» **Records shown**
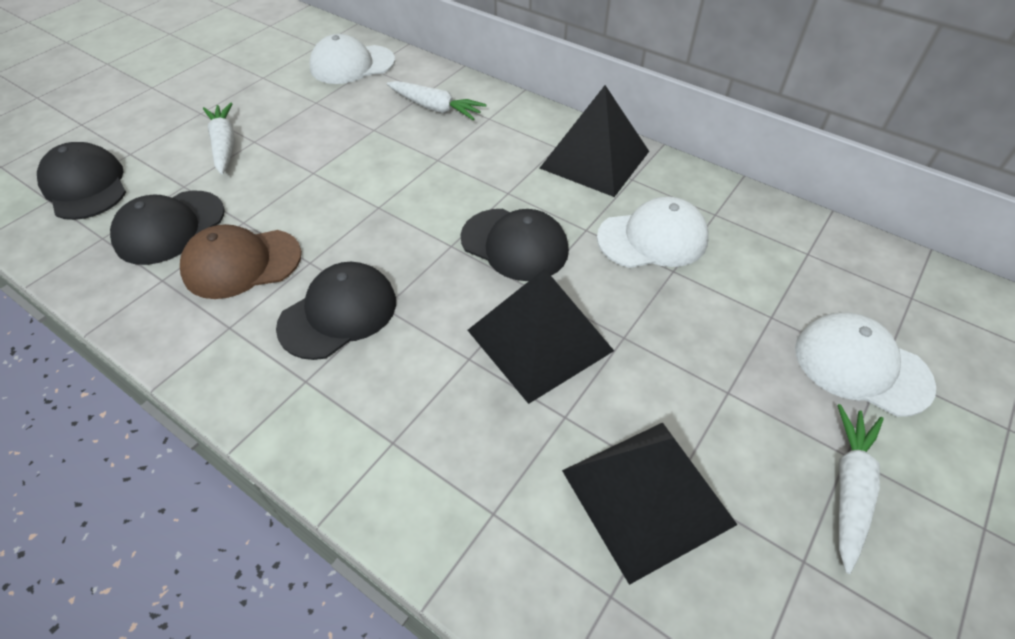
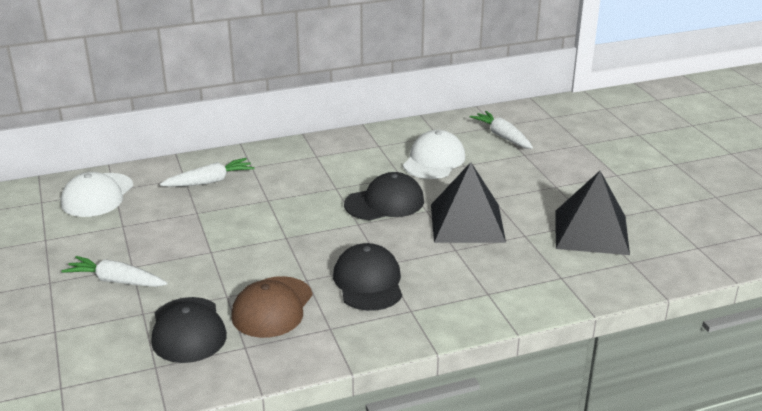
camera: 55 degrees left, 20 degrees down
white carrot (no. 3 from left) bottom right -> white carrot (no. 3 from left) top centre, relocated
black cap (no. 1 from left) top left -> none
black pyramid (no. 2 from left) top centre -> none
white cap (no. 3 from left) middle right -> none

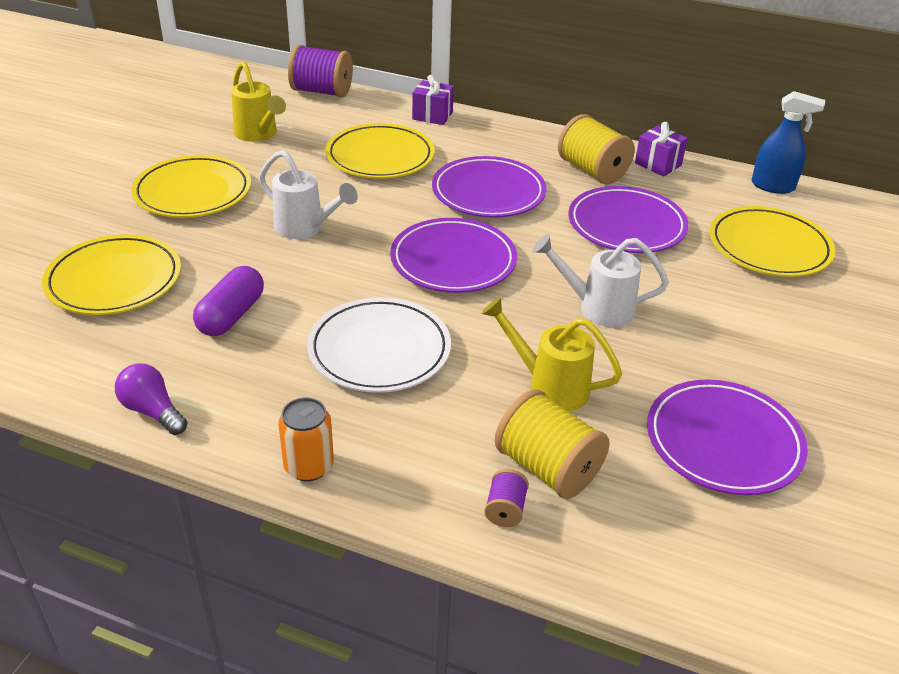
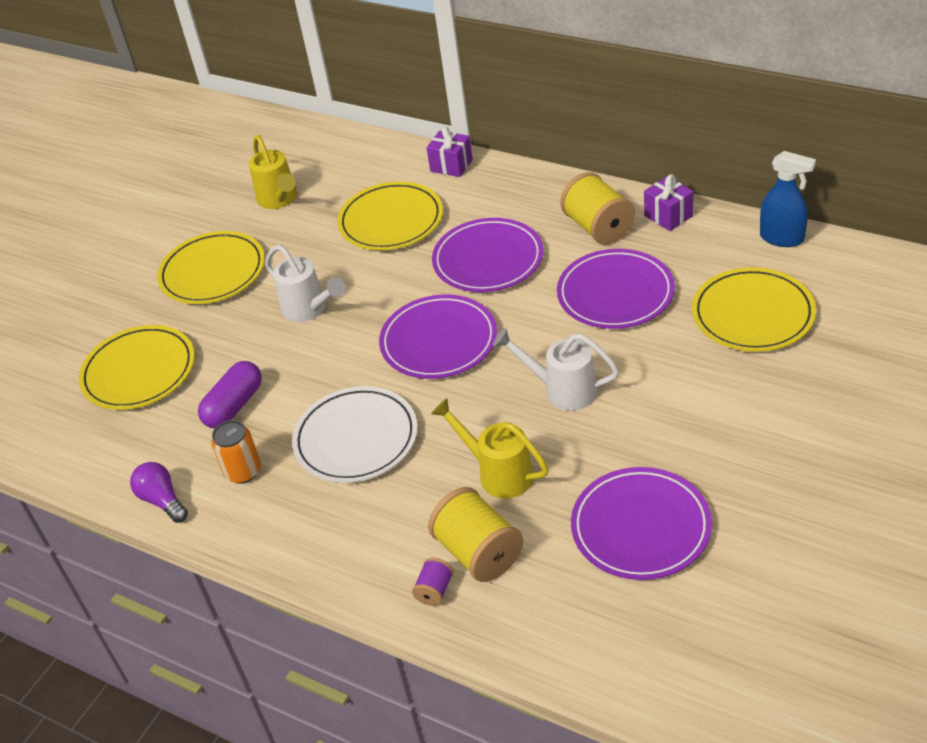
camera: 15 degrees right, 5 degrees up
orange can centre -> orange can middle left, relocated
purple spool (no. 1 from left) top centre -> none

» **Aim of the exercise**
Beginning with the line that contains "black cap (no. 1 from left) top left -> none" and ending with the last line of the data, transcribe each line exactly; pictures stay out.

» **Solution to the problem**
black cap (no. 1 from left) top left -> none
black pyramid (no. 2 from left) top centre -> none
white cap (no. 3 from left) middle right -> none

camera: 15 degrees right, 5 degrees up
orange can centre -> orange can middle left, relocated
purple spool (no. 1 from left) top centre -> none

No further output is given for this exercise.